**Activity**
Go through the records and restate them word for word, omitting images.

**Stored data**
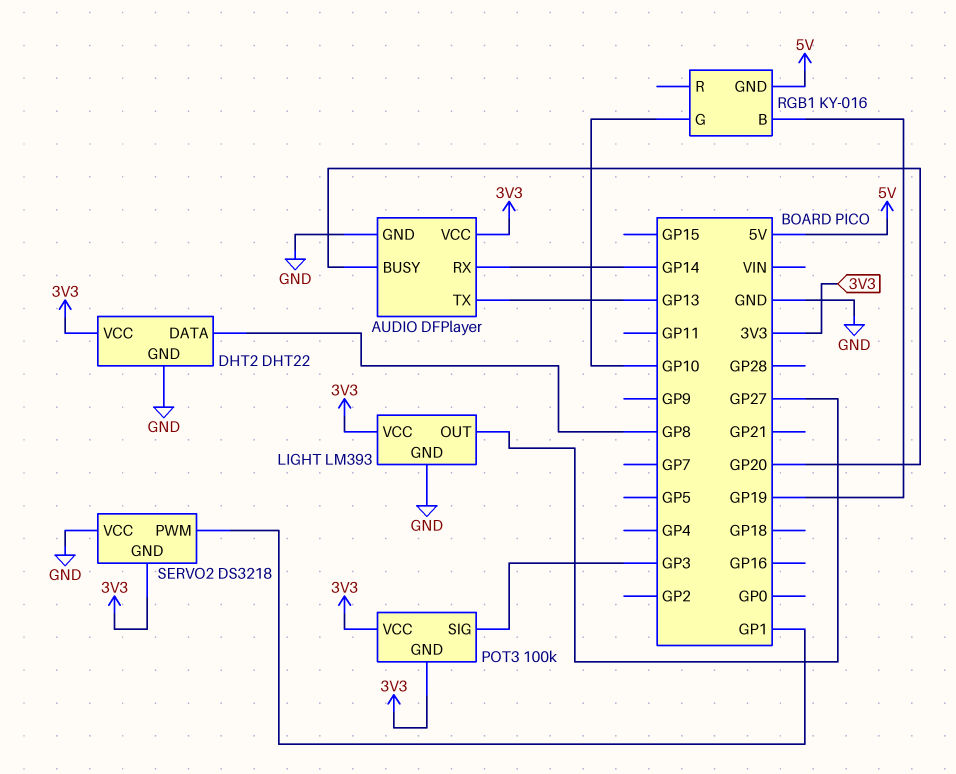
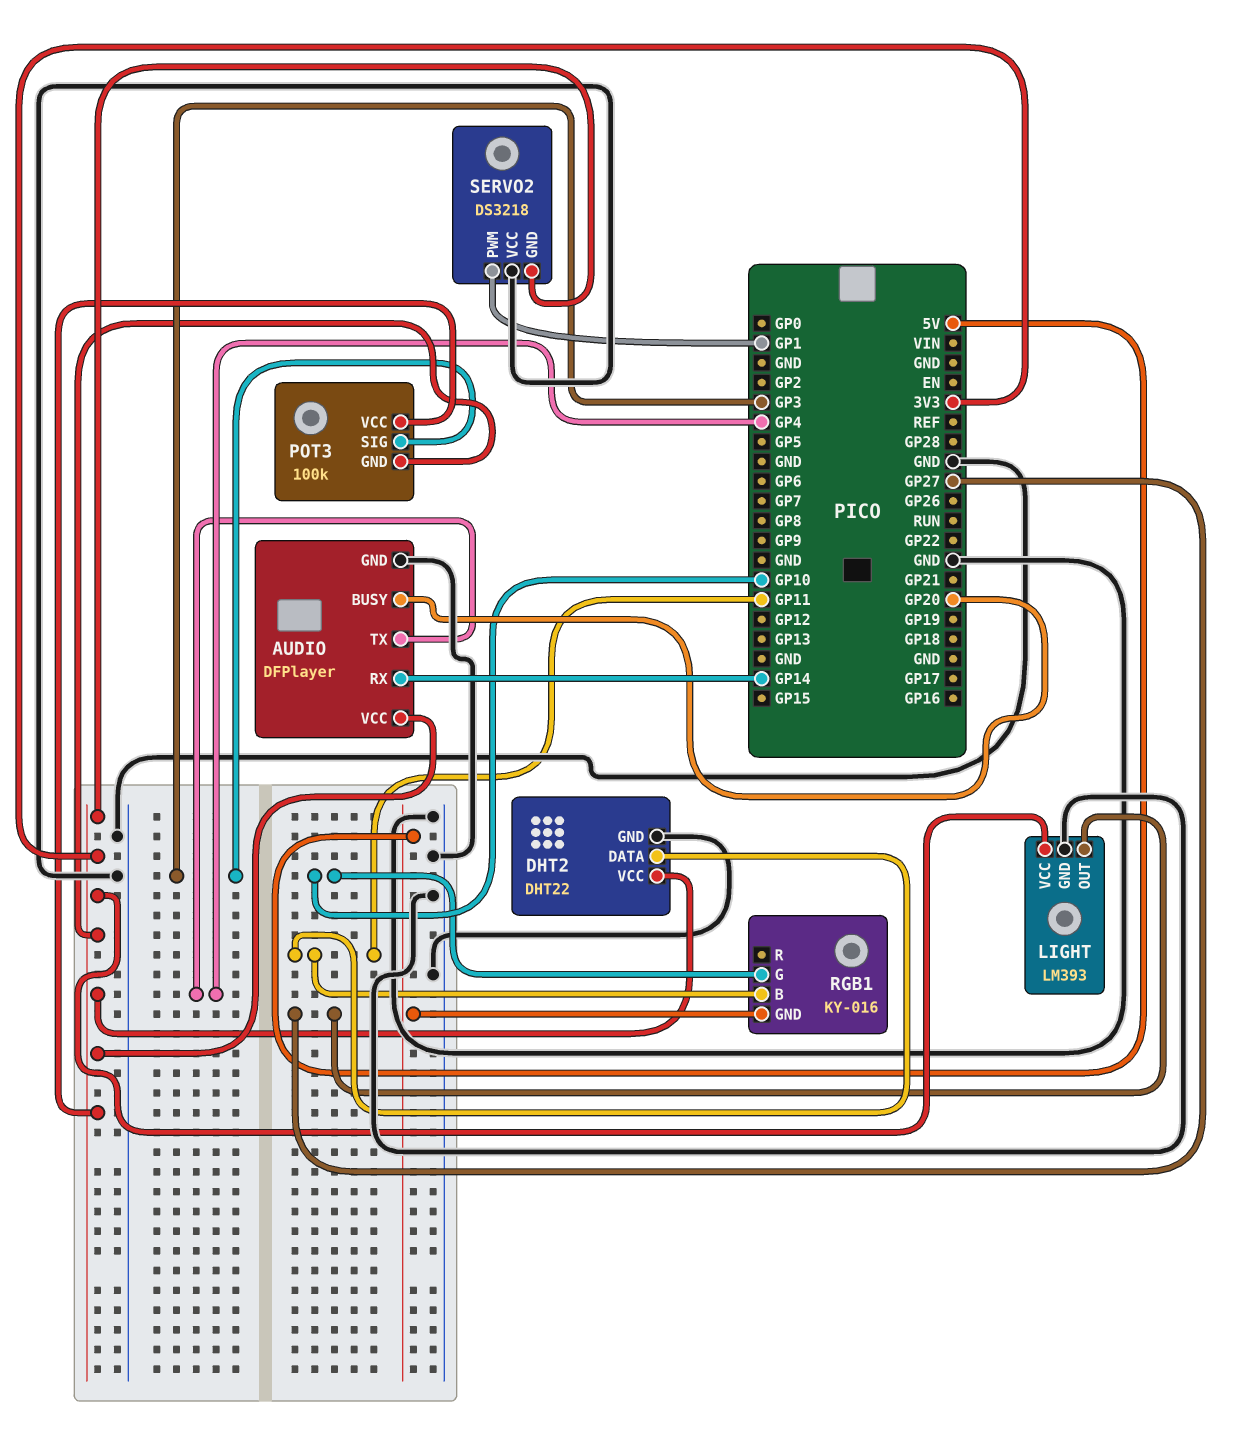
AUDIO pin TX: GP13 -> GP4
DHT2 pin DATA: GP8 -> GP11
RGB1 pin B: GP19 -> GP11

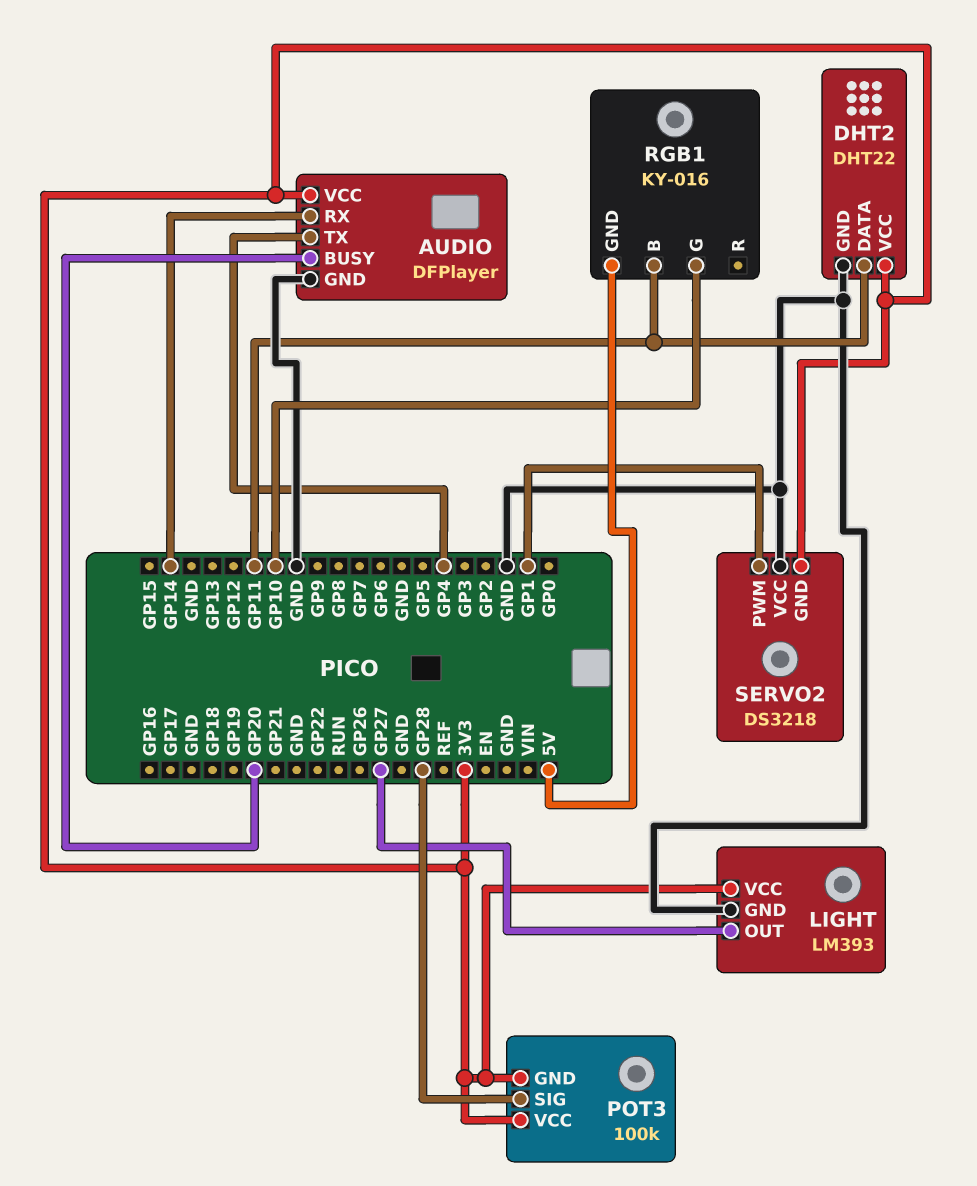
POT3 pin SIG: GP3 -> GP28

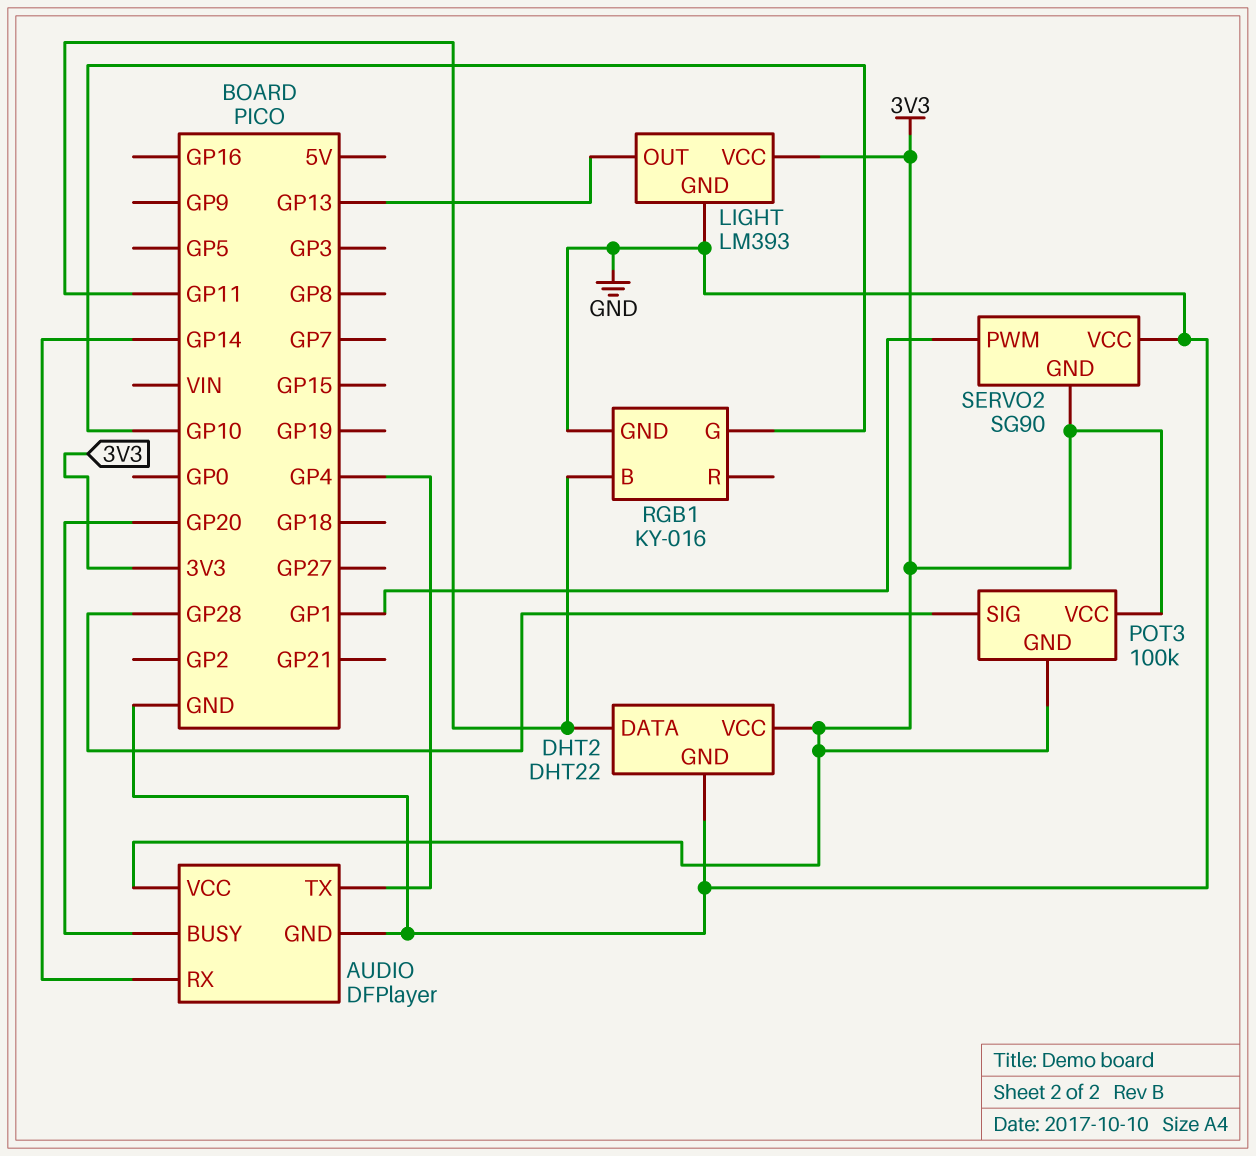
LIGHT pin OUT: GP27 -> GP13
RGB1 pin GND: 5V -> GND
SERVO2: DS3218 -> SG90

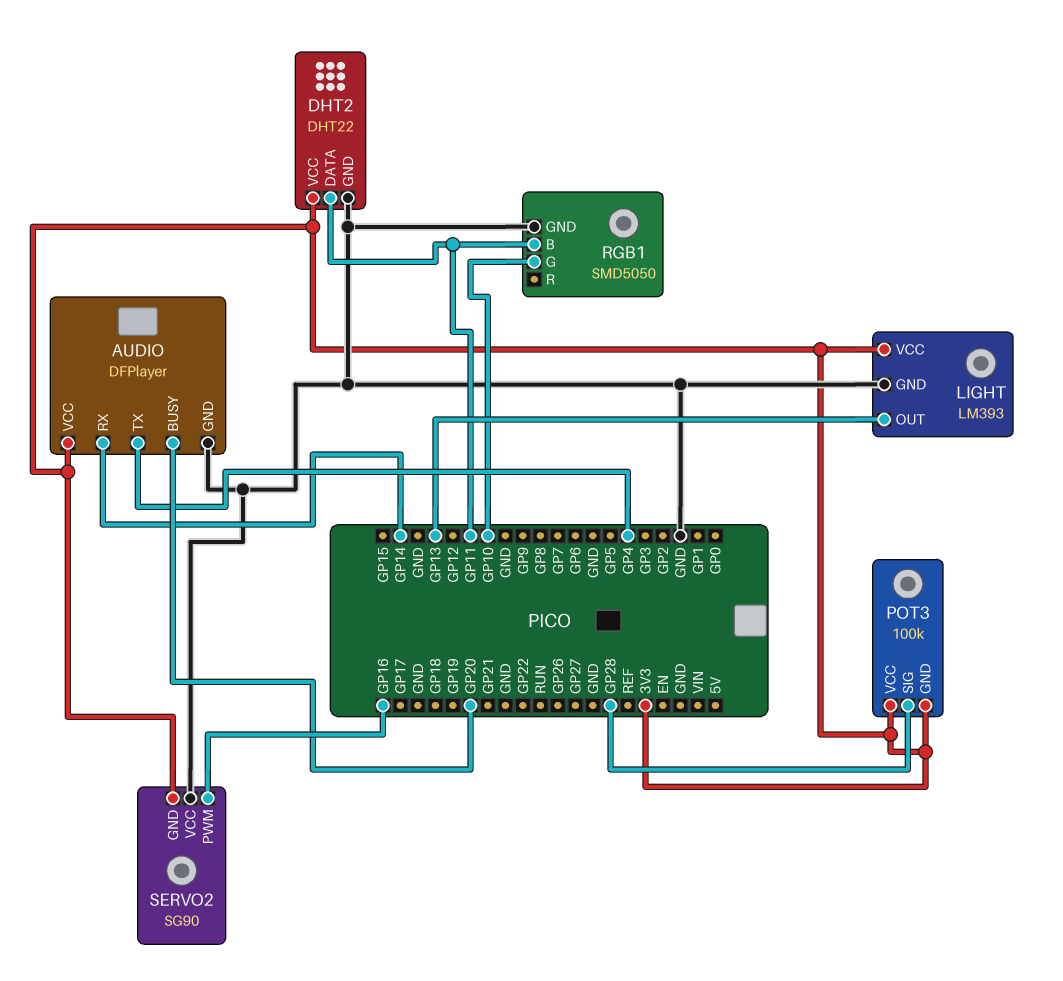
RGB1: KY-016 -> SMD5050
SERVO2 pin PWM: GP1 -> GP16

**Your response**
AUDIO pin TX: GP13 -> GP4
DHT2 pin DATA: GP8 -> GP11
RGB1 pin B: GP19 -> GP11

POT3 pin SIG: GP3 -> GP28

LIGHT pin OUT: GP27 -> GP13
RGB1 pin GND: 5V -> GND
SERVO2: DS3218 -> SG90

RGB1: KY-016 -> SMD5050
SERVO2 pin PWM: GP1 -> GP16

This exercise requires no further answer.